*Exercise prompt*. Return every entry below word for word and leave out any picture.

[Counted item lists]

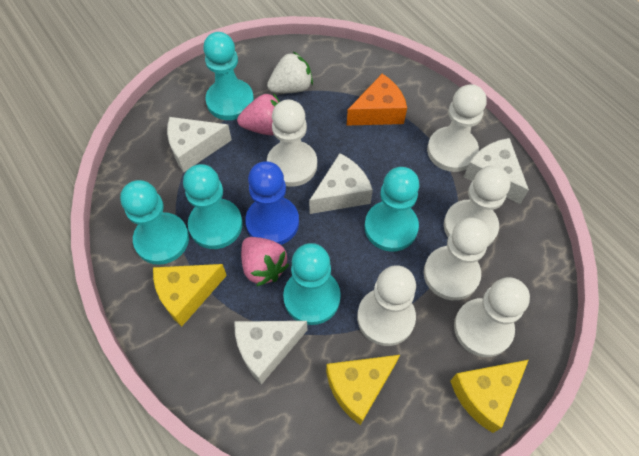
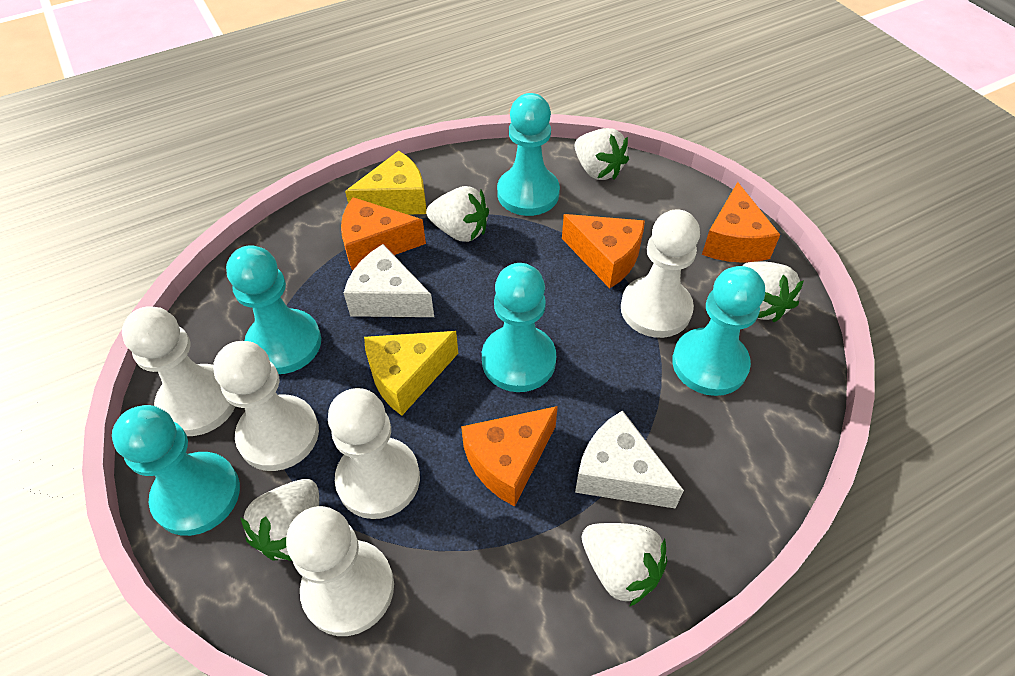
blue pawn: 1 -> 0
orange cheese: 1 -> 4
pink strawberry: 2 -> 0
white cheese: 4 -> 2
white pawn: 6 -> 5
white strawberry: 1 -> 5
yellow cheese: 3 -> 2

*Exercise result*.
blue pawn: 1 -> 0
orange cheese: 1 -> 4
pink strawberry: 2 -> 0
white cheese: 4 -> 2
white pawn: 6 -> 5
white strawberry: 1 -> 5
yellow cheese: 3 -> 2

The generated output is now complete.